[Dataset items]
******************************

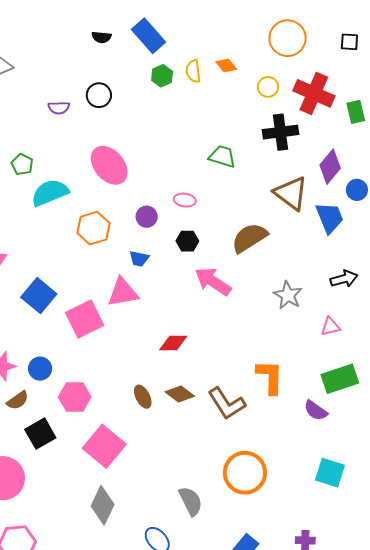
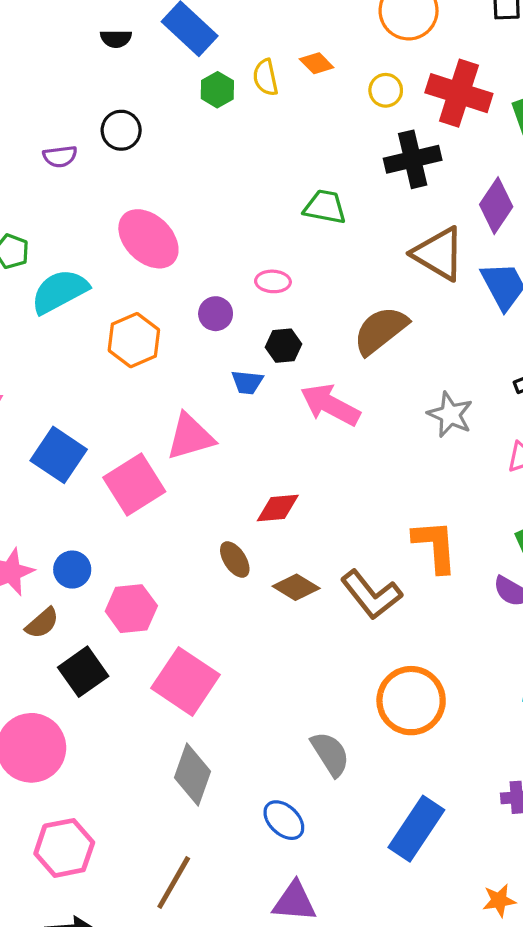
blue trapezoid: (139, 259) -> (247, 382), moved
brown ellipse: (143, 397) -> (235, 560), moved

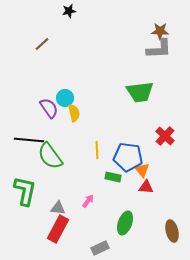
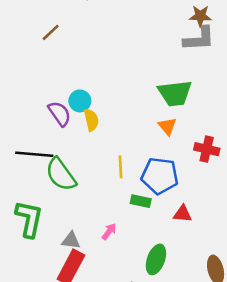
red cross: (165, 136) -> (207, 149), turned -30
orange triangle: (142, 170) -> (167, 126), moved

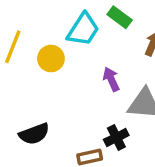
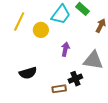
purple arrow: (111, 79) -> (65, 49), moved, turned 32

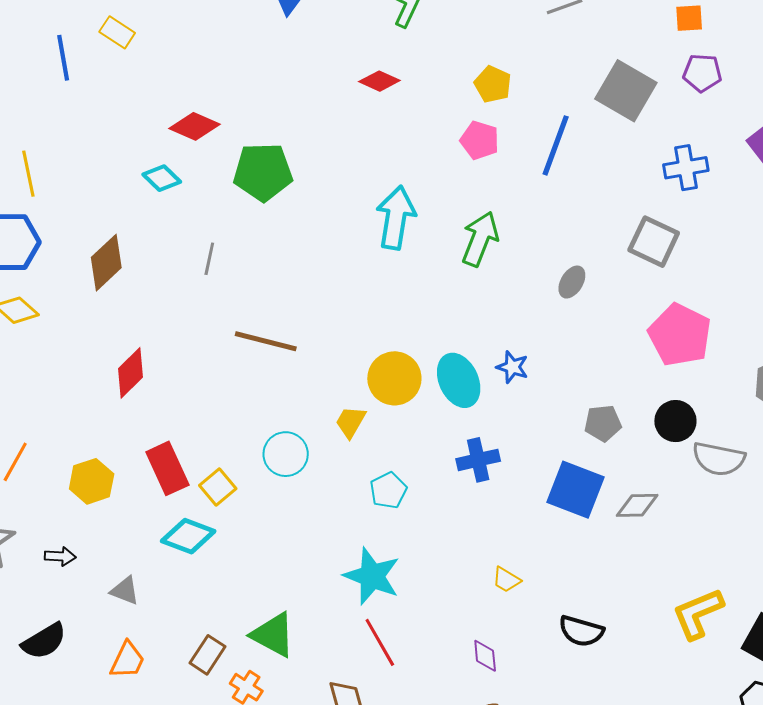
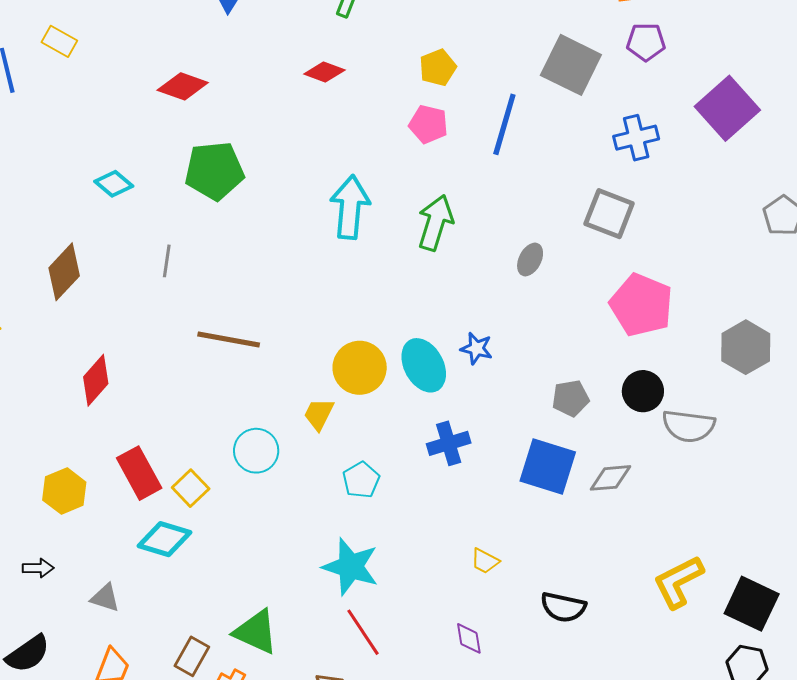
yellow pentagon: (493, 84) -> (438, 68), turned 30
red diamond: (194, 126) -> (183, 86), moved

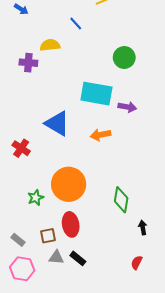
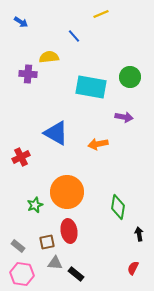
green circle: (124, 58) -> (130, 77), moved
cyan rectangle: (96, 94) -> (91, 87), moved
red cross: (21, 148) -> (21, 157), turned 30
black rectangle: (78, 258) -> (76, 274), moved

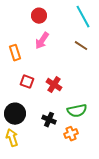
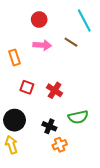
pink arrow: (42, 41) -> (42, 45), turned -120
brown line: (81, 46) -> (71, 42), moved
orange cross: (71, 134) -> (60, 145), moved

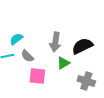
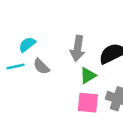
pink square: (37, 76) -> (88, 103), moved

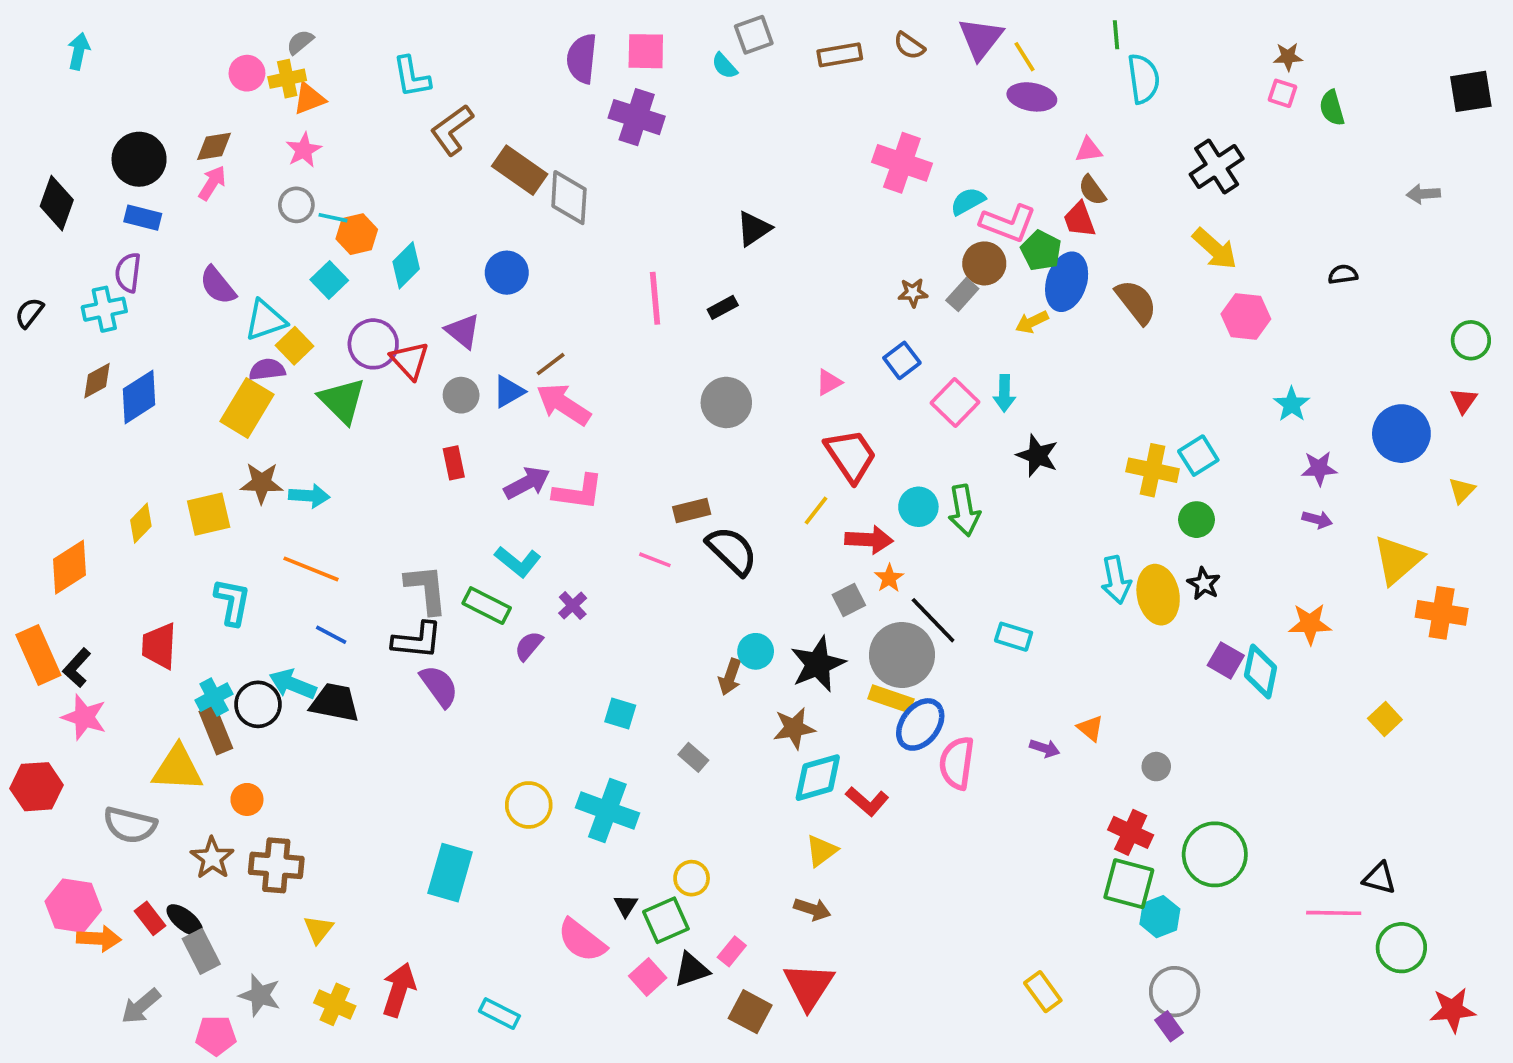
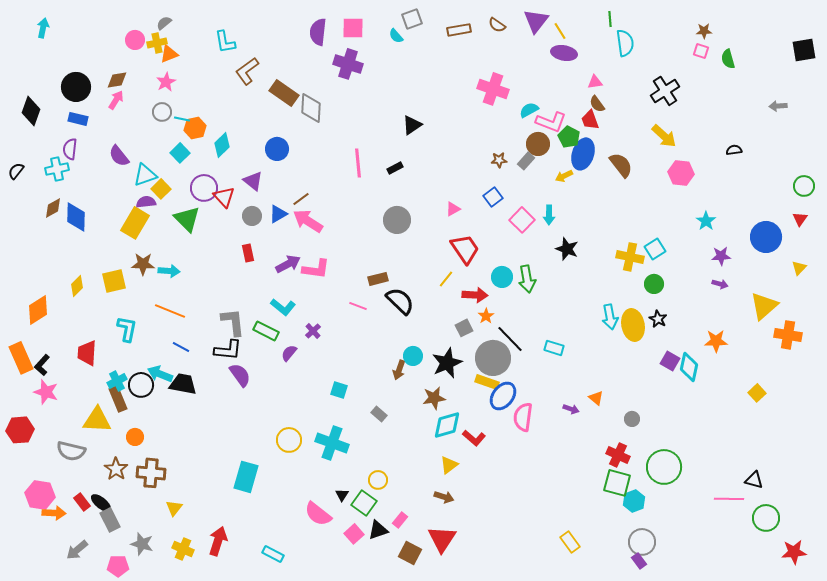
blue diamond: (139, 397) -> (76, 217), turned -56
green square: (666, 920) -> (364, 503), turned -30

******************************

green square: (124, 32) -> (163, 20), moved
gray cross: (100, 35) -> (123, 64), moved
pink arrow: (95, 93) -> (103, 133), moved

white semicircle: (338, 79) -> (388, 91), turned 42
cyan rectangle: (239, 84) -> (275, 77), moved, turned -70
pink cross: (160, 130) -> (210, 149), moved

******************************

• _How to complete this task_
Could you transcribe exactly the entries above, but only the lines from the one with "pink arrow: (42, 41) -> (42, 45), turned -120" through the one with "green square: (666, 920)", and without pictures?

• _Output_
pink arrow: (42, 41) -> (42, 45), turned -120
brown line: (81, 46) -> (71, 42), moved
orange cross: (71, 134) -> (60, 145), moved

pink square: (37, 76) -> (88, 103), moved

blue diamond: (139, 397) -> (76, 217), turned -56
green square: (666, 920) -> (364, 503), turned -30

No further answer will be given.